**Task description:**
For this listing, the lines between the one holding "pink pan: 1 -> 0" and the one holding "white pan: 4 -> 5", inclusive, must be set down exactly.

BEGIN Information provided

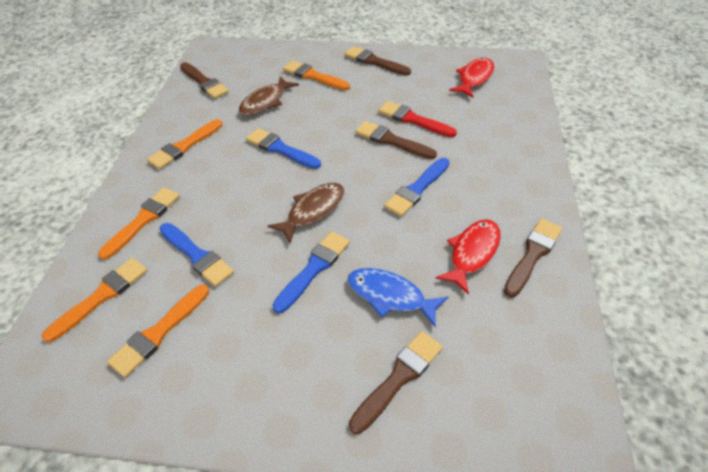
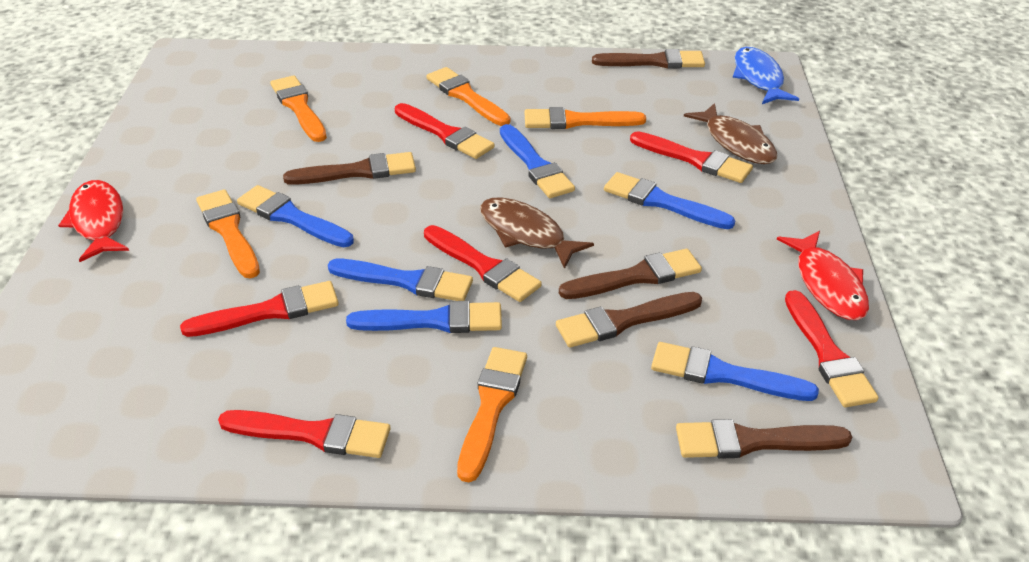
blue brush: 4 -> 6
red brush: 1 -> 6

END Information provided
BEGIN Information provided

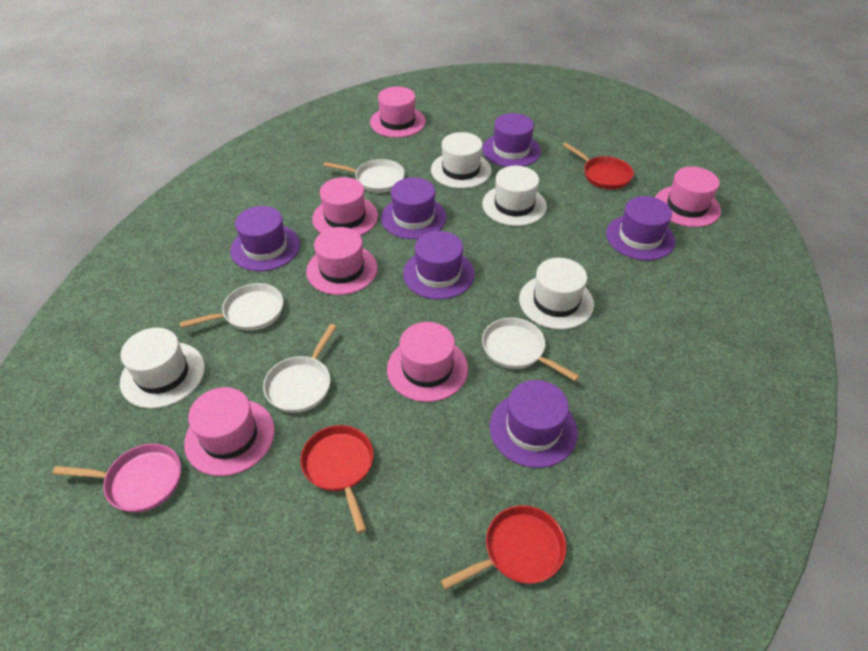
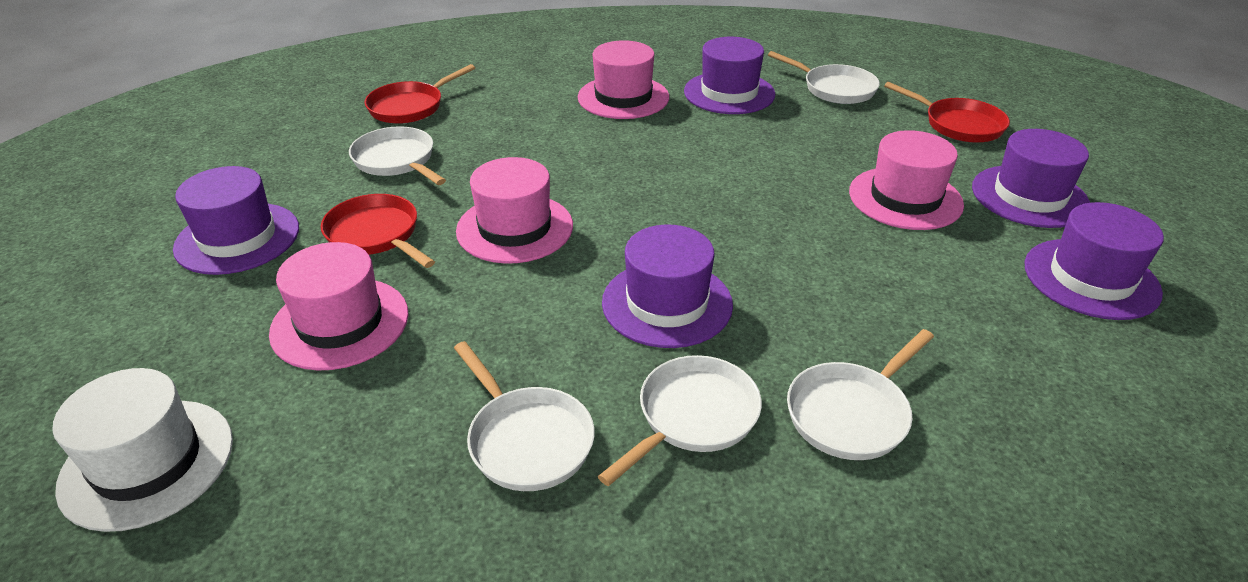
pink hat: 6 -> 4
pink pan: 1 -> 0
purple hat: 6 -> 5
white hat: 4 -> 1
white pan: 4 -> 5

END Information provided
BEGIN Information provided

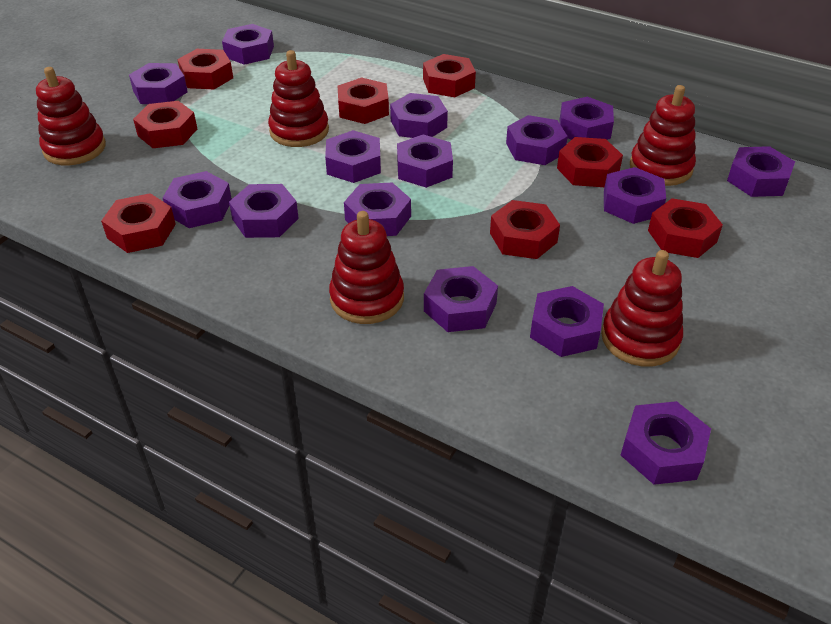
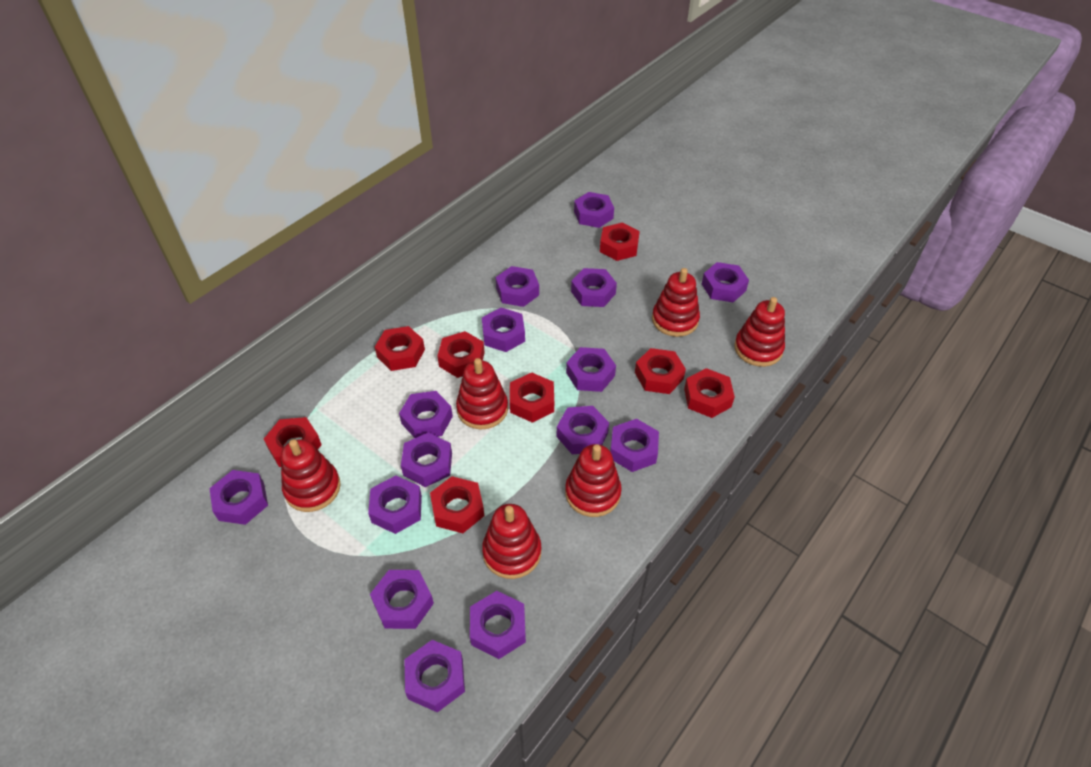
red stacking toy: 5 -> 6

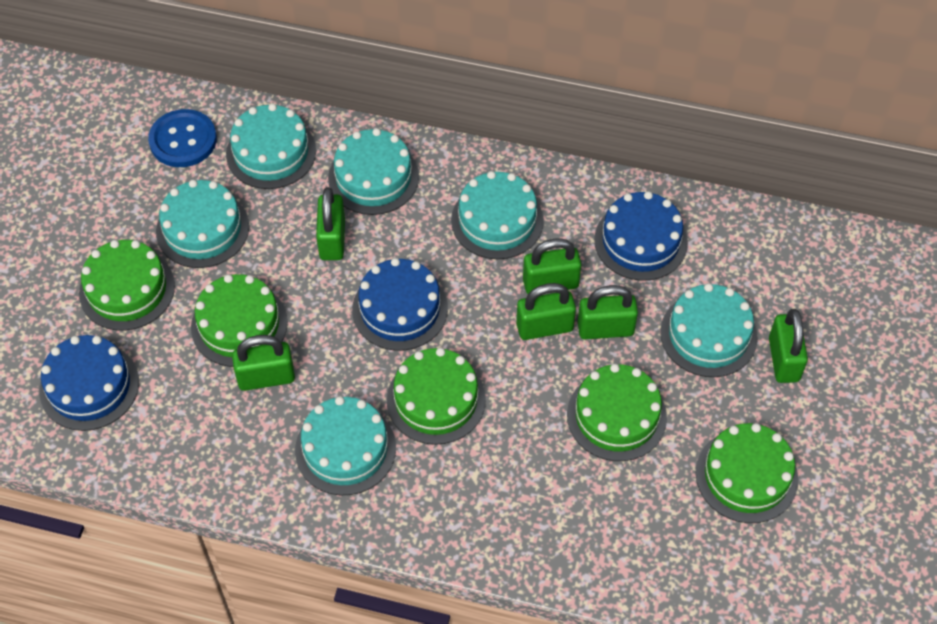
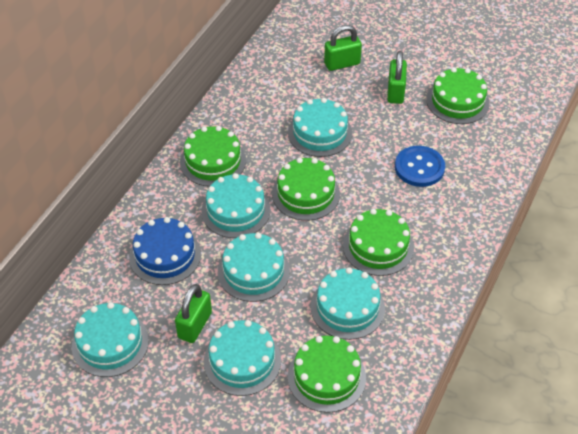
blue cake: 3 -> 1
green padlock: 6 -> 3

END Information provided

**Solution to this task:**
pink pan: 1 -> 0
purple hat: 6 -> 5
white hat: 4 -> 1
white pan: 4 -> 5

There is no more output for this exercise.